* [Directions]
From the records below, extract each line containing the string "tuplet" and copy those lines in full.

* [Record set]
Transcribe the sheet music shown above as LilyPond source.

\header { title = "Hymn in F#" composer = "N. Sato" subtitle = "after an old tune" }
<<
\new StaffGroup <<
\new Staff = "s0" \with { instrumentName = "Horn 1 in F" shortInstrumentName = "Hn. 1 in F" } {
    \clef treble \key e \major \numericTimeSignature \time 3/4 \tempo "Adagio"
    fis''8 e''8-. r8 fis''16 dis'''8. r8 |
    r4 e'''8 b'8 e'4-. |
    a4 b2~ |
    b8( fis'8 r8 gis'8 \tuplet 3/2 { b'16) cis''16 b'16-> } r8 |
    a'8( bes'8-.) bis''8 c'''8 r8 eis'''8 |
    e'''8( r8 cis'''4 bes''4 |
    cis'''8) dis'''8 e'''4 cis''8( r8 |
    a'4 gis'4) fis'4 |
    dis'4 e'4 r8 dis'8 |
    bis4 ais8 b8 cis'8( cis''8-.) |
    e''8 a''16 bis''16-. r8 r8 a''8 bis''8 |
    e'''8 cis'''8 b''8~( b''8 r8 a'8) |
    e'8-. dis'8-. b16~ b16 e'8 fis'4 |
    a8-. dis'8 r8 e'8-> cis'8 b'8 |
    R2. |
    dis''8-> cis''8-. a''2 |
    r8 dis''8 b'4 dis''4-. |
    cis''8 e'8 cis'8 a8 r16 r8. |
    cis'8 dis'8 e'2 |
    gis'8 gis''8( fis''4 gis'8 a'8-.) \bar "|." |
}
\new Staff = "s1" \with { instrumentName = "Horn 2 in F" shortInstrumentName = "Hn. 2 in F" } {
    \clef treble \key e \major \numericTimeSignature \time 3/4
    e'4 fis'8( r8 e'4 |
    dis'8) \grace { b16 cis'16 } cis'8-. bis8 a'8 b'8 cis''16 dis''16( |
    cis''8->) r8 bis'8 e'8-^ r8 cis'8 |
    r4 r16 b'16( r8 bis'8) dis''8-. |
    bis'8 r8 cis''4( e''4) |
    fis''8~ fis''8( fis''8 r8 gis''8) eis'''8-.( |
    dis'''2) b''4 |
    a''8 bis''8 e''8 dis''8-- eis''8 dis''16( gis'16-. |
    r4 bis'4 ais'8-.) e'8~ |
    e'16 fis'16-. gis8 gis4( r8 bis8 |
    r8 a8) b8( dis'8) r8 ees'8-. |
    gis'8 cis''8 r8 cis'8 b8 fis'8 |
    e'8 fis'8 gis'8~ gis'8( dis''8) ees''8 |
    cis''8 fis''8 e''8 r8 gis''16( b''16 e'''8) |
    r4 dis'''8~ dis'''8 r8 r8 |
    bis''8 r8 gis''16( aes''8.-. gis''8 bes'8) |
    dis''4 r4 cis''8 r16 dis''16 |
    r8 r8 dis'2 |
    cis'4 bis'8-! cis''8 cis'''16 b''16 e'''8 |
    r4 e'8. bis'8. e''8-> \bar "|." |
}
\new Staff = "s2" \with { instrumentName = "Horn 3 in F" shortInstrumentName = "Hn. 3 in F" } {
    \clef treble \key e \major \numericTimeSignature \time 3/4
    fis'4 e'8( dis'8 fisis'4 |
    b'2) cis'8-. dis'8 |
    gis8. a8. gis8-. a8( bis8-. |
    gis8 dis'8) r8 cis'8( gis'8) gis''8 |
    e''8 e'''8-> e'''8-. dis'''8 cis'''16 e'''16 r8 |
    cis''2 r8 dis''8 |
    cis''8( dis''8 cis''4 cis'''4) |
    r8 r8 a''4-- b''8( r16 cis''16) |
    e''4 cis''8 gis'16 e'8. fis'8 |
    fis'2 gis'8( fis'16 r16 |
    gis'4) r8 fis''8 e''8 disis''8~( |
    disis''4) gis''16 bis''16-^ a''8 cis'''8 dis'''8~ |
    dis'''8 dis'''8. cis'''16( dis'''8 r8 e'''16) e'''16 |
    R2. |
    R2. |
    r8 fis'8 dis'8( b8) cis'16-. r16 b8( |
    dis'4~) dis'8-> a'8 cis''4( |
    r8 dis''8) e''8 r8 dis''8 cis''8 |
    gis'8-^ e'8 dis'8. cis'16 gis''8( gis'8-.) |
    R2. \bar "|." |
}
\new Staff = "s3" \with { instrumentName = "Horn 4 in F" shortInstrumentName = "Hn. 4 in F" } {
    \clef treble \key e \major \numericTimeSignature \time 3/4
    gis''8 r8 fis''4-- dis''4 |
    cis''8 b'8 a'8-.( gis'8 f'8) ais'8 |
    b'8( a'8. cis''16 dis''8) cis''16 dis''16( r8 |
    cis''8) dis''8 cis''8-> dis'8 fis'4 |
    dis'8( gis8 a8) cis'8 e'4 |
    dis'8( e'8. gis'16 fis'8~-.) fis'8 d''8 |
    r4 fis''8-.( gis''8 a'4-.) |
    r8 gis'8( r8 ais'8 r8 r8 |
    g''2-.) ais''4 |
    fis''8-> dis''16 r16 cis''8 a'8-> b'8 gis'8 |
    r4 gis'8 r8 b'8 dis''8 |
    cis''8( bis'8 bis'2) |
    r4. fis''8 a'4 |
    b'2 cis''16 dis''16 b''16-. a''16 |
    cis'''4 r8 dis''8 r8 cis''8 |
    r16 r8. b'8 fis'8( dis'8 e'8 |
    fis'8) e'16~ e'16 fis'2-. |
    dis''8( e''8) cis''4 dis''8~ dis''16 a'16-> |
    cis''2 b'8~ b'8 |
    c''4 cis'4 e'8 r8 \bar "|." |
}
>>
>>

--

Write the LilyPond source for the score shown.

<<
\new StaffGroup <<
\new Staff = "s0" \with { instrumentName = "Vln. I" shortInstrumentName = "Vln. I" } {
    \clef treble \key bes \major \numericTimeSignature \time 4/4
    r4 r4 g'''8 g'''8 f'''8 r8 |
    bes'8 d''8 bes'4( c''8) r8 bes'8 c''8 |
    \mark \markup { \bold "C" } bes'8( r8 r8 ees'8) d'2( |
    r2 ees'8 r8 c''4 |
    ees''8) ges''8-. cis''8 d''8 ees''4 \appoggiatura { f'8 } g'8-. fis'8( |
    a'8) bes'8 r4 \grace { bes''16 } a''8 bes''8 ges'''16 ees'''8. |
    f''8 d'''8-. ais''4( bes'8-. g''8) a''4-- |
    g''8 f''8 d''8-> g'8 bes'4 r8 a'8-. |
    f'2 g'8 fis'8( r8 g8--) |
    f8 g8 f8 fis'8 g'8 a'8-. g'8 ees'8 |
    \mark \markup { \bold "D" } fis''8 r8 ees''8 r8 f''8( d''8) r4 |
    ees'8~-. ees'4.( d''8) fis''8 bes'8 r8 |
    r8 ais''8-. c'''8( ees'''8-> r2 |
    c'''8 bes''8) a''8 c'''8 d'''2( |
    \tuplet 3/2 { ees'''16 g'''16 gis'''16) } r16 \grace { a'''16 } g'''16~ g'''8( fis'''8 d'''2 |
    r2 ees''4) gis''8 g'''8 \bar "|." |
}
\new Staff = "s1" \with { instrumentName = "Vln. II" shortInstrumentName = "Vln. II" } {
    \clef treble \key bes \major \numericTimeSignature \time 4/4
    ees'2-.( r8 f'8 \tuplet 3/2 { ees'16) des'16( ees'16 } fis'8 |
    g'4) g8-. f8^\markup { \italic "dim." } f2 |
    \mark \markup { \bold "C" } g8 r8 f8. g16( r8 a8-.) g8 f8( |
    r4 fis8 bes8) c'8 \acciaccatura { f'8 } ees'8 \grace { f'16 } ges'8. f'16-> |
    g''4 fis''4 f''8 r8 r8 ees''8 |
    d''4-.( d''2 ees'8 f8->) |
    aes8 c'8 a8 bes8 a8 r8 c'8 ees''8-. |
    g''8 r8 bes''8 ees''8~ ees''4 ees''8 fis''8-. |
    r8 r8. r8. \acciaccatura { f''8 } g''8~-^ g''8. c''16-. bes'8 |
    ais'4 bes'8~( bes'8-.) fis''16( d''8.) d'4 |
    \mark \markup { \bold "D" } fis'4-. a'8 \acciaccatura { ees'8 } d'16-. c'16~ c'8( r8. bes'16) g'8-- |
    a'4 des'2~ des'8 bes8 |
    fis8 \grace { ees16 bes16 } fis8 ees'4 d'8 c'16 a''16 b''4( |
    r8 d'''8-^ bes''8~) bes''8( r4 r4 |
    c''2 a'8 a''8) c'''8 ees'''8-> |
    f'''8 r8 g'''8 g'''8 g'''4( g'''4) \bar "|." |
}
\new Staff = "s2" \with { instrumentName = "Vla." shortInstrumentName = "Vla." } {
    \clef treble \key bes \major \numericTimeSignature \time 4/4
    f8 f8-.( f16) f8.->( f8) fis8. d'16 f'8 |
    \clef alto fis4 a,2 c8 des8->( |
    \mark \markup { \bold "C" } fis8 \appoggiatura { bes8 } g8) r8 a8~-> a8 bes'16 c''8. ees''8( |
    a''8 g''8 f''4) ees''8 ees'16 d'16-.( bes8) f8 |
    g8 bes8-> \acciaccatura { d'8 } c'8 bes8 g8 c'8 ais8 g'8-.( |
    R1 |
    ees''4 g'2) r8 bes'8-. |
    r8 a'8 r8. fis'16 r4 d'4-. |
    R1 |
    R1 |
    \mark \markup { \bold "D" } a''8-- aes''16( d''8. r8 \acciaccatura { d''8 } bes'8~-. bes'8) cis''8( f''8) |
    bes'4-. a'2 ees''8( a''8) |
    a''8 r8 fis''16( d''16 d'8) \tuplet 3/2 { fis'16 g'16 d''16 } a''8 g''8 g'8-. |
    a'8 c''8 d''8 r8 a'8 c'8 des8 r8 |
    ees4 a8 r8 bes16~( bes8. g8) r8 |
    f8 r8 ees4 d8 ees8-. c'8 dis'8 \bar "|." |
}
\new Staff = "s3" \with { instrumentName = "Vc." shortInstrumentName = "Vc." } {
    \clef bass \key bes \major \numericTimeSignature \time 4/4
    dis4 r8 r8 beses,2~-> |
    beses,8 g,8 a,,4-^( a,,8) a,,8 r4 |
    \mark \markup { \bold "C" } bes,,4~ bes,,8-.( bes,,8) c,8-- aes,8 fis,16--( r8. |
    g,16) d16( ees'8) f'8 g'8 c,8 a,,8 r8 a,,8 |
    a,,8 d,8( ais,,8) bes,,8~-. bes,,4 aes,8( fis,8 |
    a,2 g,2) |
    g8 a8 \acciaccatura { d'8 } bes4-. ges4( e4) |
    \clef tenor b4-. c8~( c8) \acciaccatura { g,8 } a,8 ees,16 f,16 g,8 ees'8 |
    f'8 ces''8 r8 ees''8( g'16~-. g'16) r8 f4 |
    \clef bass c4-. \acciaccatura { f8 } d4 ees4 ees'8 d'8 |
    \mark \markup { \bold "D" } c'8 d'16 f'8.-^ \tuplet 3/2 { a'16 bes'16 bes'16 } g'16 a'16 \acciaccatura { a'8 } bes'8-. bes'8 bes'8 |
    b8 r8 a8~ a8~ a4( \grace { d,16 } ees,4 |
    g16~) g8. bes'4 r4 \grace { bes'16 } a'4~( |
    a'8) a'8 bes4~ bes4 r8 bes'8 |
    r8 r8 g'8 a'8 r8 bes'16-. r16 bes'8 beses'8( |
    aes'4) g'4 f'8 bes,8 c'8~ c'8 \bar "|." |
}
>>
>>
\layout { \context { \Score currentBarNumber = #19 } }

* [Right answer]
    b8( fis'8 r8 gis'8 \tuplet 3/2 { b'16) cis''16 b'16-> } r8 |
    \tuplet 3/2 { ees'''16 g'''16 gis'''16) } r16 \grace { a'''16 } g'''16~ g'''8( fis'''8 d'''2 |
    ees'2-.( r8 f'8 \tuplet 3/2 { ees'16) des'16( ees'16 } fis'8 |
    a''8 r8 fis''16( d''16 d'8) \tuplet 3/2 { fis'16 g'16 d''16 } a''8 g''8 g'8-. |
    \mark \markup { \bold "D" } c'8 d'16 f'8.-^ \tuplet 3/2 { a'16 bes'16 bes'16 } g'16 a'16 \acciaccatura { a'8 } bes'8-. bes'8 bes'8 |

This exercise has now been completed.